> _YOUR TASK_: The reply must repeat each entry exactly and contain no pictures.

[[ MATERIAL TO PROCESS, beginning ]]

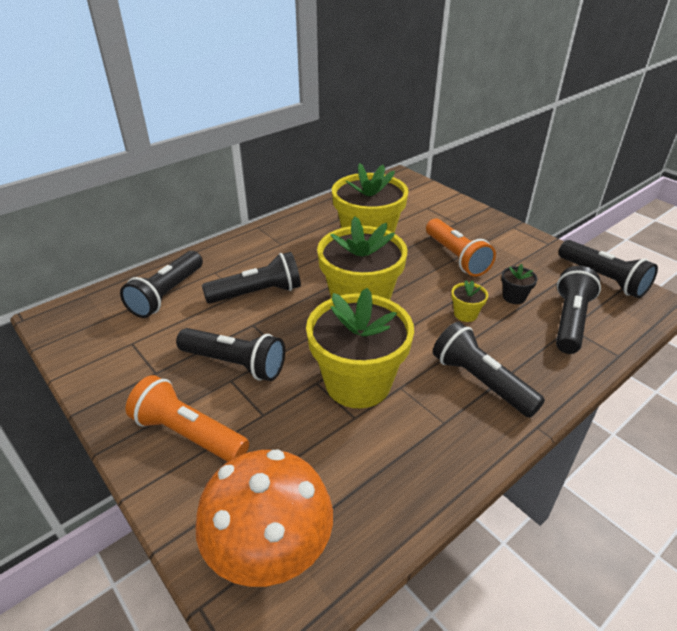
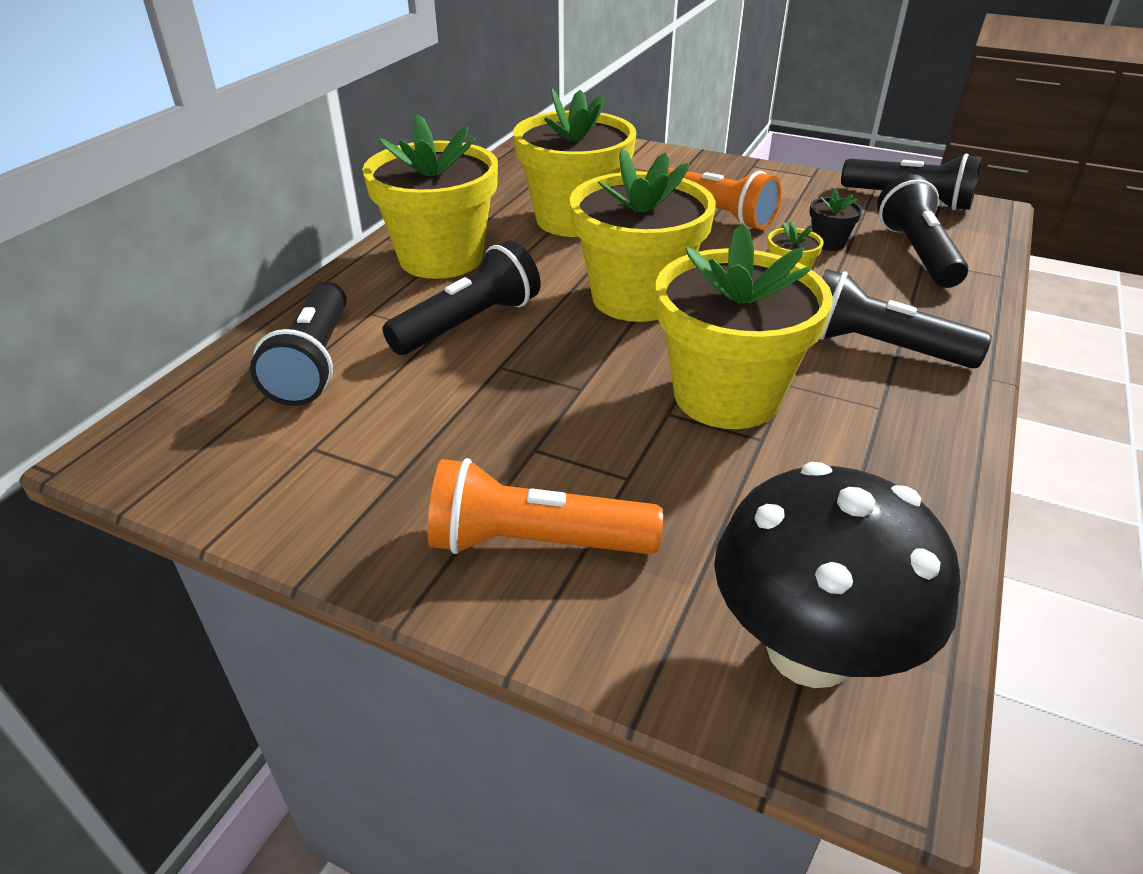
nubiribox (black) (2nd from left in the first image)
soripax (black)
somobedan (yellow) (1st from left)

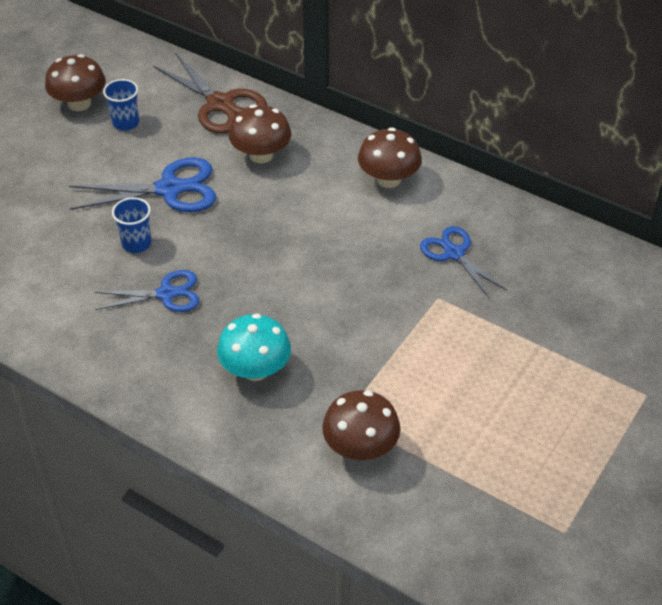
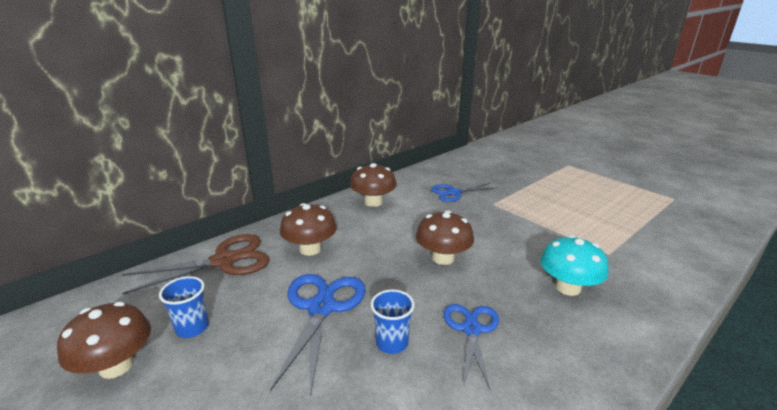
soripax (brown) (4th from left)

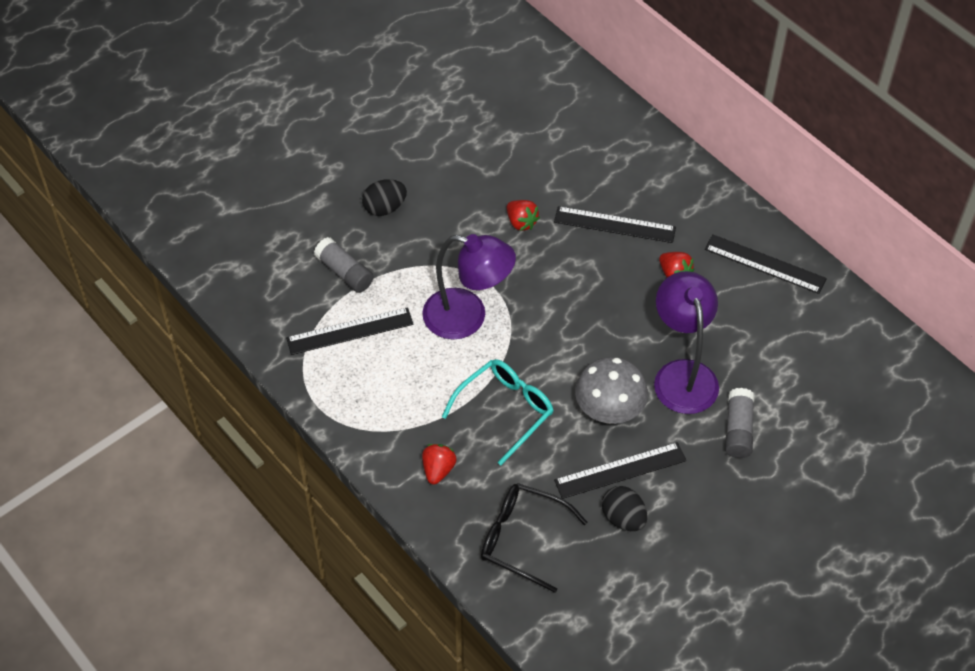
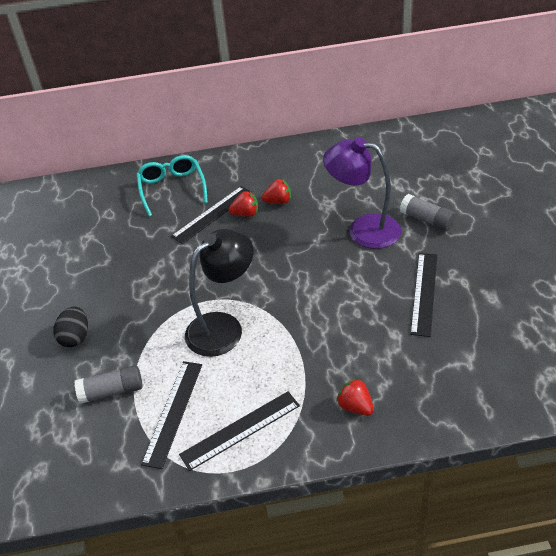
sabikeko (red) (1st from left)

[[ MATERIAL TO PROCESS, end ]]

> _ANSWER TO THIS TASK_:
nubiribox (black) (2nd from left in the first image)
soripax (black)
somobedan (yellow) (1st from left)

soripax (brown) (4th from left)

sabikeko (red) (1st from left)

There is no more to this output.